Locate every line in the listing below that contains the word "Esra", and copy each of those lines.

## BEGIN DATASET EXCERPTS

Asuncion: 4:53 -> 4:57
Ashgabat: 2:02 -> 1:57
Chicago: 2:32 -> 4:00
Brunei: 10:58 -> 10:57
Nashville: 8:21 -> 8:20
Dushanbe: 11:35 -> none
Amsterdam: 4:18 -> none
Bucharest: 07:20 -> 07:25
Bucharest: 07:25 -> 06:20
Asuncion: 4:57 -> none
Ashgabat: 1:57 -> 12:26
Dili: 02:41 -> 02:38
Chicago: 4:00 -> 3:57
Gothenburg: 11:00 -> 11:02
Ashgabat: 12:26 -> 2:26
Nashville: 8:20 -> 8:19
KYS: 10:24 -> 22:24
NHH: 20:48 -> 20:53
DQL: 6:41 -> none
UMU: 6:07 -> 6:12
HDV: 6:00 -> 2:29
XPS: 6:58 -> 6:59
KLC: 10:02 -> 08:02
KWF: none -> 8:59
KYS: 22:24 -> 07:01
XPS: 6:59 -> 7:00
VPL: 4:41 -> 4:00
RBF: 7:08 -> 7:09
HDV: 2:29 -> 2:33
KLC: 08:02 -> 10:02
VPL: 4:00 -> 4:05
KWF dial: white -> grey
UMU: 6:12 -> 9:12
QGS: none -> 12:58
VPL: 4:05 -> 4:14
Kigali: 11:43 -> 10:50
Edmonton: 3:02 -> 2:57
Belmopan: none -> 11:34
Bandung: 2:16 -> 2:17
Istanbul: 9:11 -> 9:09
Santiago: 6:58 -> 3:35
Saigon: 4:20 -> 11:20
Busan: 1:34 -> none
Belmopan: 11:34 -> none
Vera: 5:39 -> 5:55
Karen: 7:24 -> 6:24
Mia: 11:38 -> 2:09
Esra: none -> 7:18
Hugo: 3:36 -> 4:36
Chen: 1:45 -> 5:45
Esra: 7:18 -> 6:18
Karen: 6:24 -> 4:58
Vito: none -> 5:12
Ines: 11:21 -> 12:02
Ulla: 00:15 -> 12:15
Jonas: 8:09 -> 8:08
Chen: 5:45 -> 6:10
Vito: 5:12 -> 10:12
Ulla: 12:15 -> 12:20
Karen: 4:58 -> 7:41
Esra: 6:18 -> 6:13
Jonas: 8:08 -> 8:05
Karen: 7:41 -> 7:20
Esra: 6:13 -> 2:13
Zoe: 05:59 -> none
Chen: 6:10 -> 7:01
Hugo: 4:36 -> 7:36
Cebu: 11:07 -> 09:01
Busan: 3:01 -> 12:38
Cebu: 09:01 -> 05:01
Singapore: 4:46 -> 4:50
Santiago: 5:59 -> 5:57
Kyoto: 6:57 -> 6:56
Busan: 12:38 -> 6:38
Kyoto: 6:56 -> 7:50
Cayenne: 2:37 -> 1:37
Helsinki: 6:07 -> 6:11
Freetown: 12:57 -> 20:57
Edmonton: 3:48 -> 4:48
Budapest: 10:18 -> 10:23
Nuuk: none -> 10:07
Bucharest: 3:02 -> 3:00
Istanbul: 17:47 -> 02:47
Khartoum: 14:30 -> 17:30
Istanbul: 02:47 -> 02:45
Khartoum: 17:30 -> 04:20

## END DATASET EXCERPTS

[EXERCISE ANSWER]
Esra: none -> 7:18
Esra: 7:18 -> 6:18
Esra: 6:18 -> 6:13
Esra: 6:13 -> 2:13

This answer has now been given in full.